**TASK REQUIREMENTS:**
Please render every row below as a numbered list, one item per line, skipping any blank lines and leaving the pictures out.

========================================================================

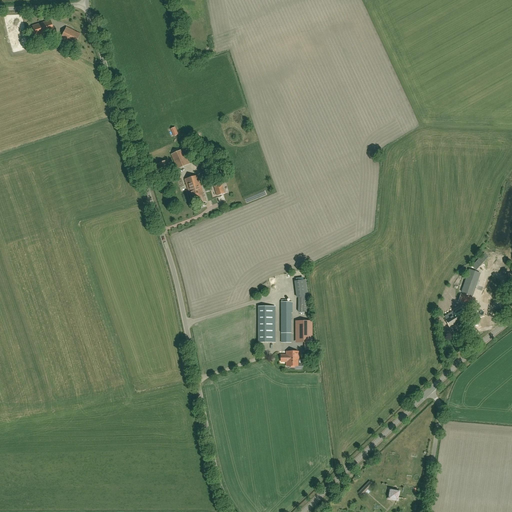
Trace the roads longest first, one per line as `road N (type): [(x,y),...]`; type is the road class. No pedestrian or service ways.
road 1 (unclassified): [(230,511),(216,483),(171,269),(84,4)]
road 2 (track): [(184,325),(291,290),(289,273),(370,231),(376,169)]
road 3 (tertiary): [(302,511),(430,390)]
road 4 (unclassified): [(423,511),(439,420),(430,390)]
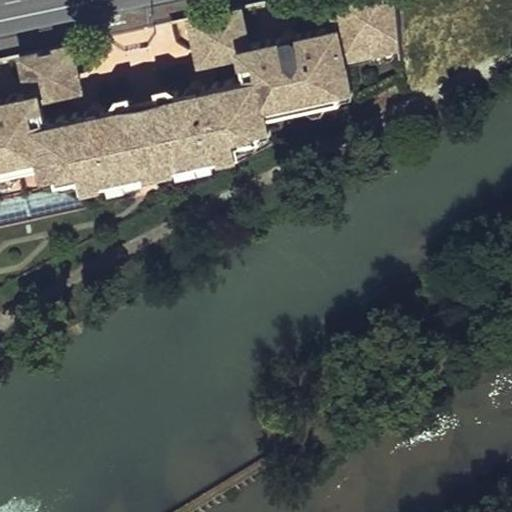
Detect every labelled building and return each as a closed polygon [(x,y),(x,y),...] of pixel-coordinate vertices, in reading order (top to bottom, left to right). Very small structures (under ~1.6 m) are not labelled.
[(189,85),(159,92),(171,151),(174,161),(236,148),(234,137),(256,132),(253,122),(266,119),(263,104),(286,99),(287,103),(338,93),(336,83),(349,80),(343,52),(399,41),(394,0),(332,0),(337,22),(298,31),(296,29),(291,27),(284,29),(280,32),(281,35),(249,42),(240,44),(241,51),(246,73),(205,82),(204,79),(199,78),(192,79),(188,82),(189,85)] [(511,0),(496,0),(476,12),(490,39),(496,36),(500,42),(511,36),(511,0)] [(215,10),(192,15),(200,51),(201,52),(201,55),(202,57),(204,57),(205,58),(208,58),(232,52),(228,37),(247,33),(241,4),(215,10)] [(405,47),(419,77),(426,74),(430,81),(459,64),(456,58),(474,48),(459,19),(405,47)] [(240,44),(249,42),(247,33),(228,37),(232,52),(241,51),(240,44)] [(41,48),(22,52),(28,79),(48,75),(52,93),(70,89),(73,88),(76,87),(77,85),(78,83),(79,79),(71,42),(41,48)] [(48,75),(28,79),(30,89),(40,87),(42,95),(52,93),(48,75)] [(0,161),(19,157),(18,151),(39,147),(43,164),(56,162),(58,172),(80,167),(83,180),(145,166),(143,157),(131,98),(106,103),(106,100),(101,99),(92,101),(88,105),(89,107),(47,116),(42,95),(40,87),(30,89),(0,96),(0,161)] [(159,92),(131,98),(143,157),(171,151),(159,92)]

========================================================================

**SOLUTION BELOW:**
1. Trace the roads longest first, one per line as `road N (type): [(x,y),...]`; type is the road class. No pedestrian or service ways.
2. road 1 (unclassified): [(230,511),(216,483),(171,269),(84,4)]
3. road 2 (track): [(184,325),(291,290),(289,273),(370,231),(376,169)]
4. road 3 (tertiary): [(302,511),(430,390)]
5. road 4 (unclassified): [(423,511),(439,420),(430,390)]
6. Detect every labelled building and return each as a closed polygon [(x,y),(x,y),...] of pixel-coordinate vertices, in reading order (top to bottom, left to right). Very small structures (under ~1.6 m) are not labelled.
7. [(189,85),(159,92),(171,151),(174,161),(236,148),(234,137),(256,132),(253,122),(266,119),(263,104),(286,99),(287,103),(338,93),(336,83),(349,80),(343,52),(399,41),(394,0),(332,0),(337,22),(298,31),(296,29),(291,27),(284,29),(280,32),(281,35),(249,42),(240,44),(241,51),(246,73),(205,82),(204,79),(199,78),(192,79),(188,82),(189,85)] [(511,0),(496,0),(476,12),(490,39),(496,36),(500,42),(511,36),(511,0)] [(215,10),(192,15),(200,51),(201,52),(201,55),(202,57),(204,57),(205,58),(208,58),(232,52),(228,37),(247,33),(241,4),(215,10)] [(405,47),(419,77),(426,74),(430,81),(459,64),(456,58),(474,48),(459,19),(405,47)] [(240,44),(249,42),(247,33),(228,37),(232,52),(241,51),(240,44)] [(41,48),(22,52),(28,79),(48,75),(52,93),(70,89),(73,88),(76,87),(77,85),(78,83),(79,79),(71,42),(41,48)] [(48,75),(28,79),(30,89),(40,87),(42,95),(52,93),(48,75)] [(0,161),(19,157),(18,151),(39,147),(43,164),(56,162),(58,172),(80,167),(83,180),(145,166),(143,157),(131,98),(106,103),(106,100),(101,99),(92,101),(88,105),(89,107),(47,116),(42,95),(40,87),(30,89),(0,96),(0,161)] [(159,92),(131,98),(143,157),(171,151),(159,92)]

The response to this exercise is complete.